## What the task asks
Return the full listing character for character, without its pictures.

## Supplied information
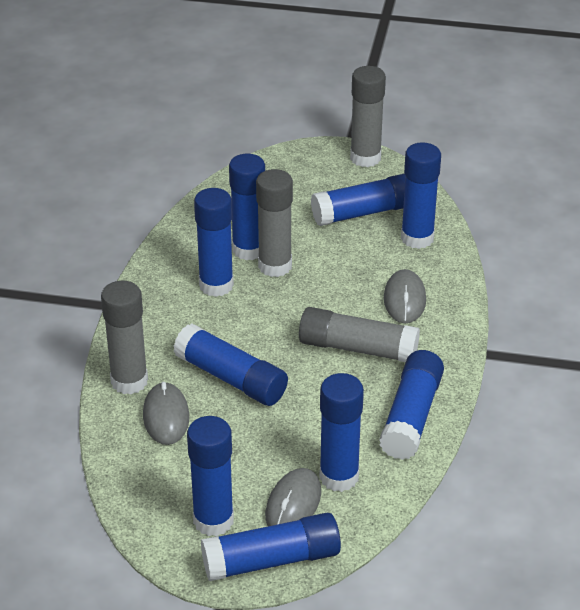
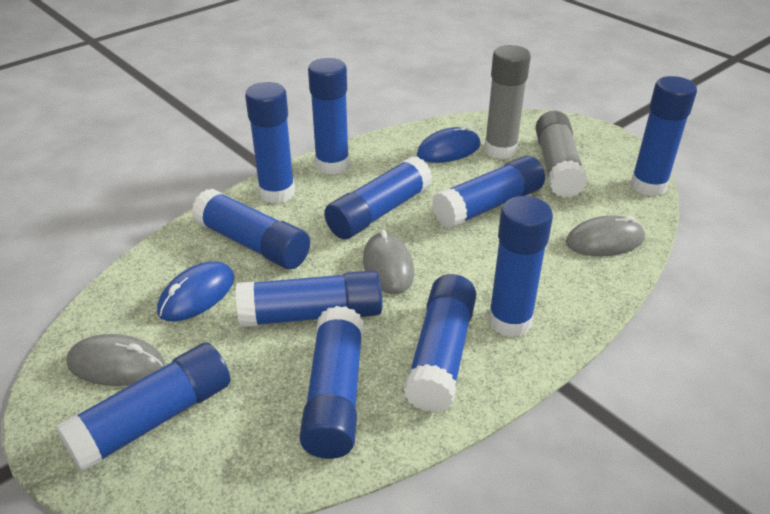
blue glue stick: 9 -> 11
blue mouse: 0 -> 2
grey glue stick: 4 -> 2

## Solved problem
blue glue stick: 9 -> 11
blue mouse: 0 -> 2
grey glue stick: 4 -> 2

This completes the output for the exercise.